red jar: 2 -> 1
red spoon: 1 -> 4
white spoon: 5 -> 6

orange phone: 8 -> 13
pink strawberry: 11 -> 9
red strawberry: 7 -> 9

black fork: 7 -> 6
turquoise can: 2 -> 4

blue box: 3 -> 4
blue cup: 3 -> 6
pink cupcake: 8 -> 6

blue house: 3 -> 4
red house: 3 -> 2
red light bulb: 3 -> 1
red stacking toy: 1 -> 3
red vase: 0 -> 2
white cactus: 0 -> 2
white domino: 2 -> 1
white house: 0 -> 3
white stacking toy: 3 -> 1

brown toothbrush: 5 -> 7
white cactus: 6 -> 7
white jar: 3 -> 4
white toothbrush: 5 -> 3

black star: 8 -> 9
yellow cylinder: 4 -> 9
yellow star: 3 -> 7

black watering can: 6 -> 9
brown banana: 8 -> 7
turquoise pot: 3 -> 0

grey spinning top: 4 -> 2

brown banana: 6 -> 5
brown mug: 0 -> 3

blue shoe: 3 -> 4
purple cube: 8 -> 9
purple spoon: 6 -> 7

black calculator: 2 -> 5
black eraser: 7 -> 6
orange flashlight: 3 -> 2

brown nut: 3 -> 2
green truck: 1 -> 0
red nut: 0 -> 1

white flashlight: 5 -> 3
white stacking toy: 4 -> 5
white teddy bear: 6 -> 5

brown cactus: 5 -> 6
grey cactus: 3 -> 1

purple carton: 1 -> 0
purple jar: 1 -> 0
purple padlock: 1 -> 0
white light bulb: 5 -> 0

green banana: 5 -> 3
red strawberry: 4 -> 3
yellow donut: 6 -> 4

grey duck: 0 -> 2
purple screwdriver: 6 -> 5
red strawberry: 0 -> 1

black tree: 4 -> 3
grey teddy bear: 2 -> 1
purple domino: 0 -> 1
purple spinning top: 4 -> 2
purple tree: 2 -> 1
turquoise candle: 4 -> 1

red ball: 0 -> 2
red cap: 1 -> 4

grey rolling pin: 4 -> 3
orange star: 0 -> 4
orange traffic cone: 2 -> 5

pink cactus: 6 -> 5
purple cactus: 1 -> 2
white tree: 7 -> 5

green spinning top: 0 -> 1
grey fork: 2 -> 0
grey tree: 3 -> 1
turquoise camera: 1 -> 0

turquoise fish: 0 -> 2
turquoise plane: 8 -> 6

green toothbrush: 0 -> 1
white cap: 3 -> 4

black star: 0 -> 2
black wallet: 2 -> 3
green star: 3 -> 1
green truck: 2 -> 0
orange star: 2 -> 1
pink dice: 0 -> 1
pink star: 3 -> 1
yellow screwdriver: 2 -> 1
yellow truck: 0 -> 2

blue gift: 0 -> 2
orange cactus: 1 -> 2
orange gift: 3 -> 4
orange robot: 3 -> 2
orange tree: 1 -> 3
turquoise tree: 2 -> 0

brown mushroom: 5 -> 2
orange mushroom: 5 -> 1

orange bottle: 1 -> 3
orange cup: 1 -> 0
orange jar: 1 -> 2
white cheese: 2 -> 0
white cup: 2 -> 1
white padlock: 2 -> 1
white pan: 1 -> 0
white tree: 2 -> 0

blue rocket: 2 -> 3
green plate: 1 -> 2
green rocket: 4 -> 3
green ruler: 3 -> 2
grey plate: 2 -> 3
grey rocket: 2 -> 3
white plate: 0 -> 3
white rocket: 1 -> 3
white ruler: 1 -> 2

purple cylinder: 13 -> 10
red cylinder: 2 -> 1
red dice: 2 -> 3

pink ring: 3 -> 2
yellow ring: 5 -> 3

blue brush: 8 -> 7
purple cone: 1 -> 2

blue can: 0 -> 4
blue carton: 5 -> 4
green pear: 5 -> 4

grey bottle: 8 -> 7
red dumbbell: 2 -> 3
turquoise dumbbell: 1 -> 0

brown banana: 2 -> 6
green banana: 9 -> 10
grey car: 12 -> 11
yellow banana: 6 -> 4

#### WORK INSTRUCTIONS:
Produce an exact repeat of the lines from the one containing "purple cone: 1 -> 2" through the last line of the data, and nothing more.

#### RESPONSE TO THE EXERCISE:
purple cone: 1 -> 2

blue can: 0 -> 4
blue carton: 5 -> 4
green pear: 5 -> 4

grey bottle: 8 -> 7
red dumbbell: 2 -> 3
turquoise dumbbell: 1 -> 0

brown banana: 2 -> 6
green banana: 9 -> 10
grey car: 12 -> 11
yellow banana: 6 -> 4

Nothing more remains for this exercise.